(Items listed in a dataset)
----

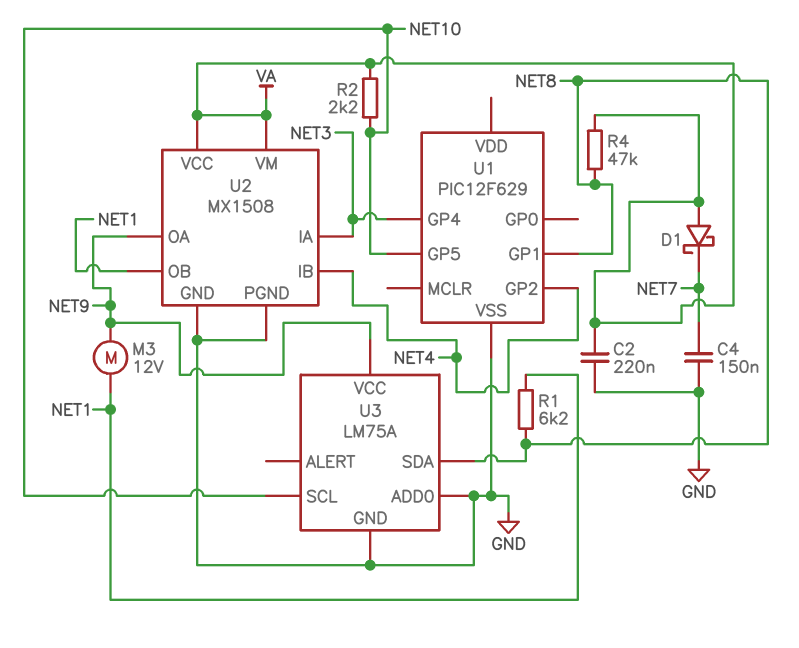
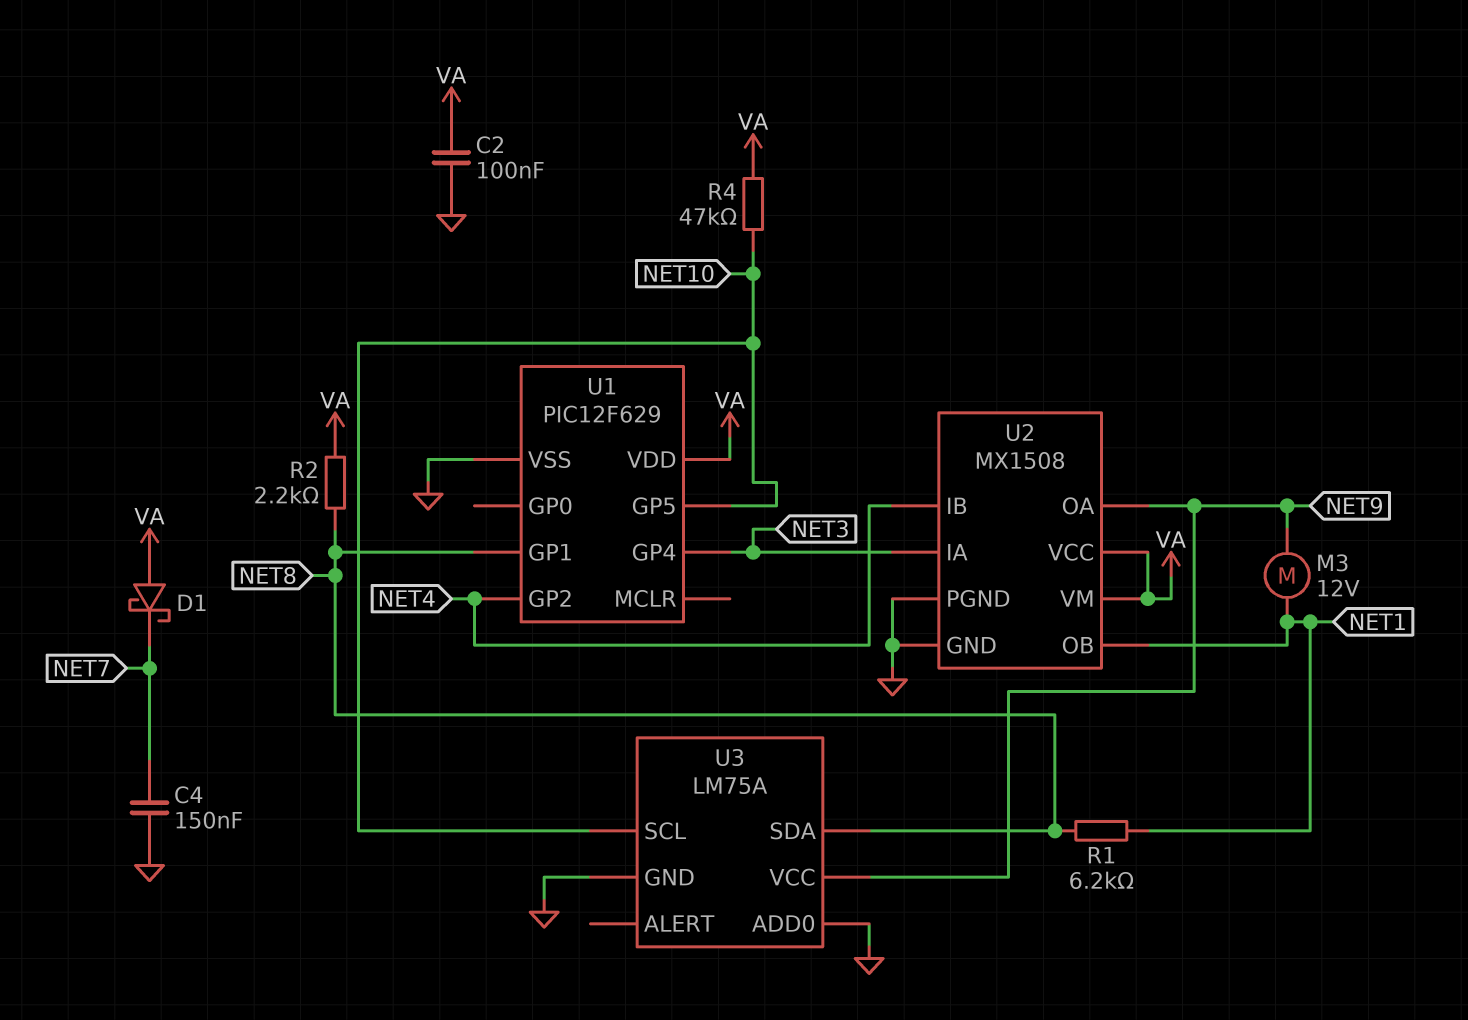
C2: 220nF (GND, VA) -> 100nF (GND, VA)
R2: 2.2k (NET10, VA) -> 2.2k (NET8, VA)
R4: 47k (NET8, VA) -> 47k (NET10, VA)
U1 pin VDD: none -> VA

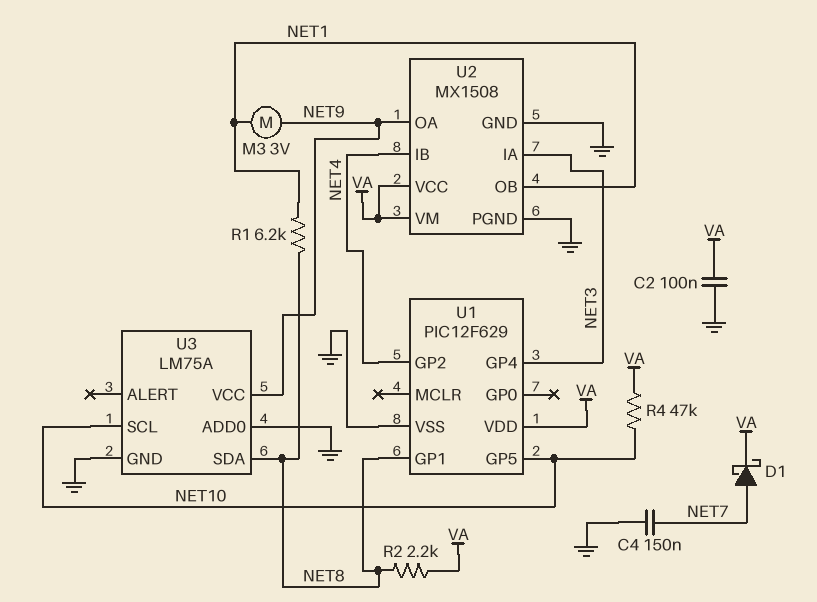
D1: schottky (A VA, K NET7) -> schottky (A NET7, K VA)
M3: motor 12V (NET1, NET9) -> motor 3V (NET1, NET9)

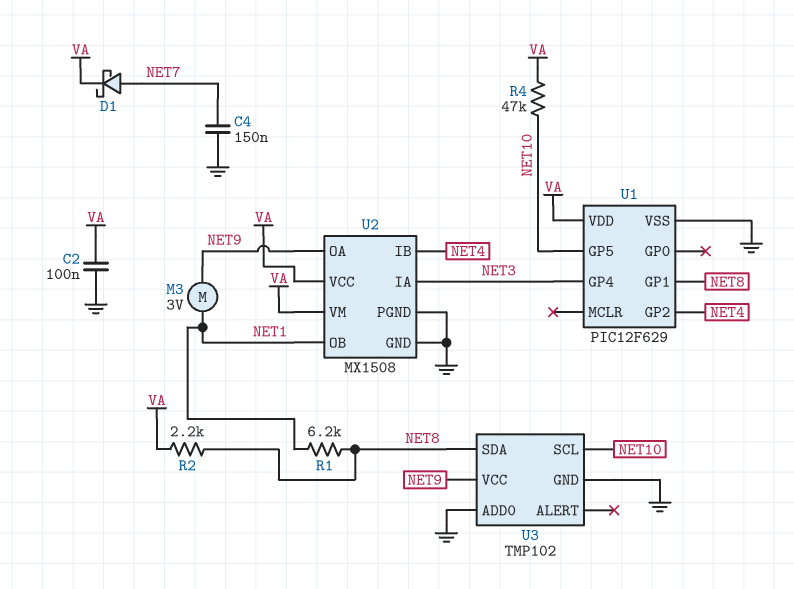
U3: LM75A -> TMP102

----

**TASK GOAL**:
All of the data above should be transcribed verbatim, with pictures omitted.

**TASK OUTPUT**:
C2: 220nF (GND, VA) -> 100nF (GND, VA)
R2: 2.2k (NET10, VA) -> 2.2k (NET8, VA)
R4: 47k (NET8, VA) -> 47k (NET10, VA)
U1 pin VDD: none -> VA

D1: schottky (A VA, K NET7) -> schottky (A NET7, K VA)
M3: motor 12V (NET1, NET9) -> motor 3V (NET1, NET9)

U3: LM75A -> TMP102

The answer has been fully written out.